══ SOURCE MATERIAL

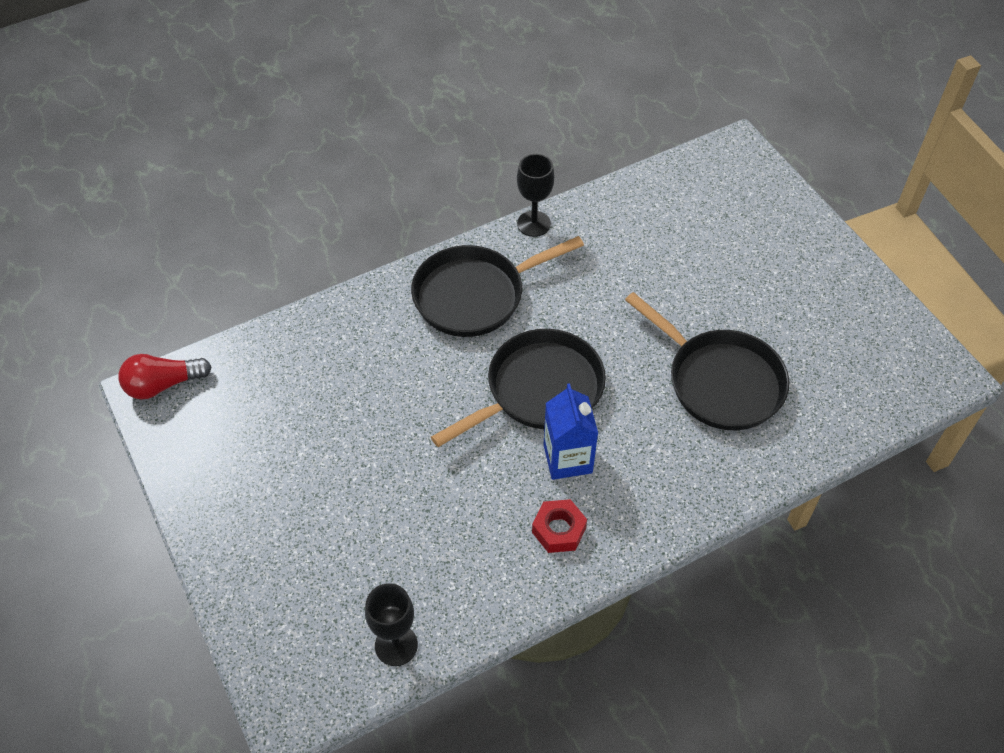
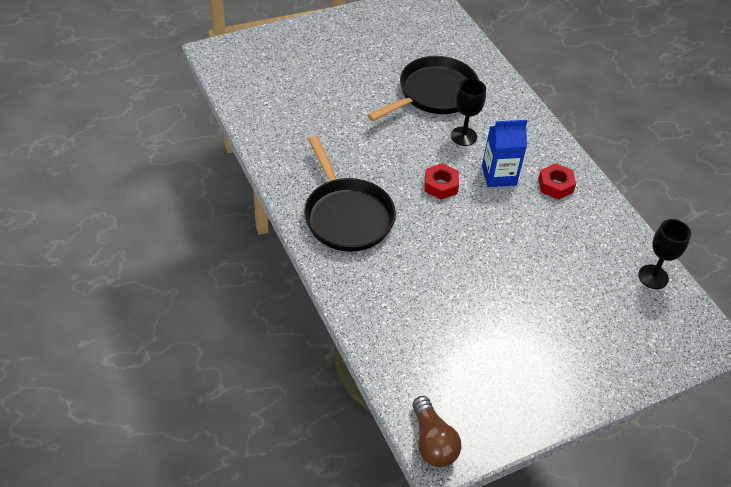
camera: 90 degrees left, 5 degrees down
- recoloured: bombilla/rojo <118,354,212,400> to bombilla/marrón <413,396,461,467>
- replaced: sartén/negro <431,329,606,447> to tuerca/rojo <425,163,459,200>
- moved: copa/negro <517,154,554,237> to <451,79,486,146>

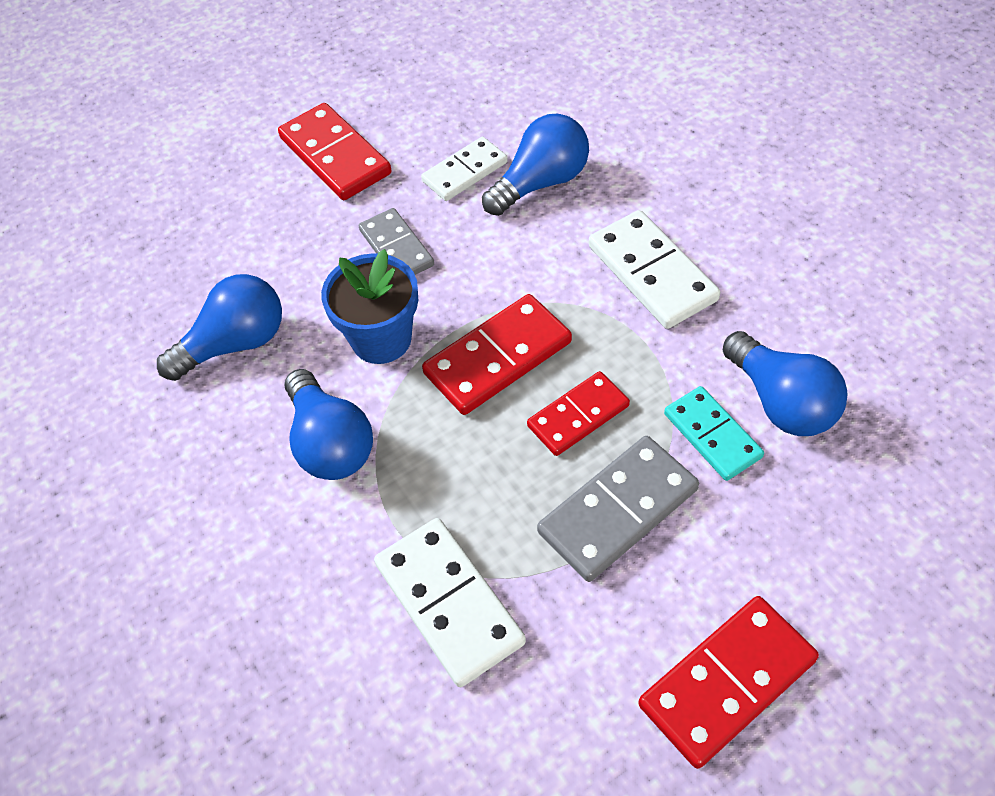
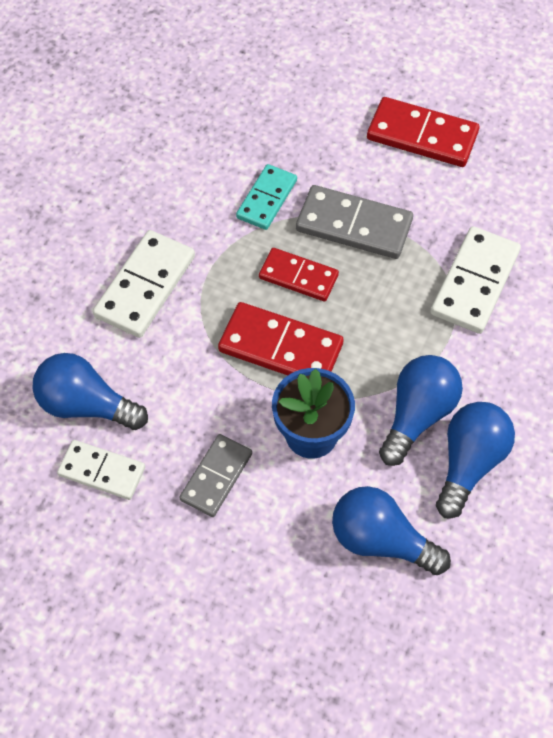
camera: 125 degrees left, 5 degrees up
- removed: ficha de dominó/rojo <278,103,392,200>
- moved: bombilla/azul <723,331,848,436> to <436,402,515,519>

════

__YOUR ASSIGNMENT__
Every line above that holds the string "camera" counts once; give the total and nothing more.

__ANSWER SECTION__
2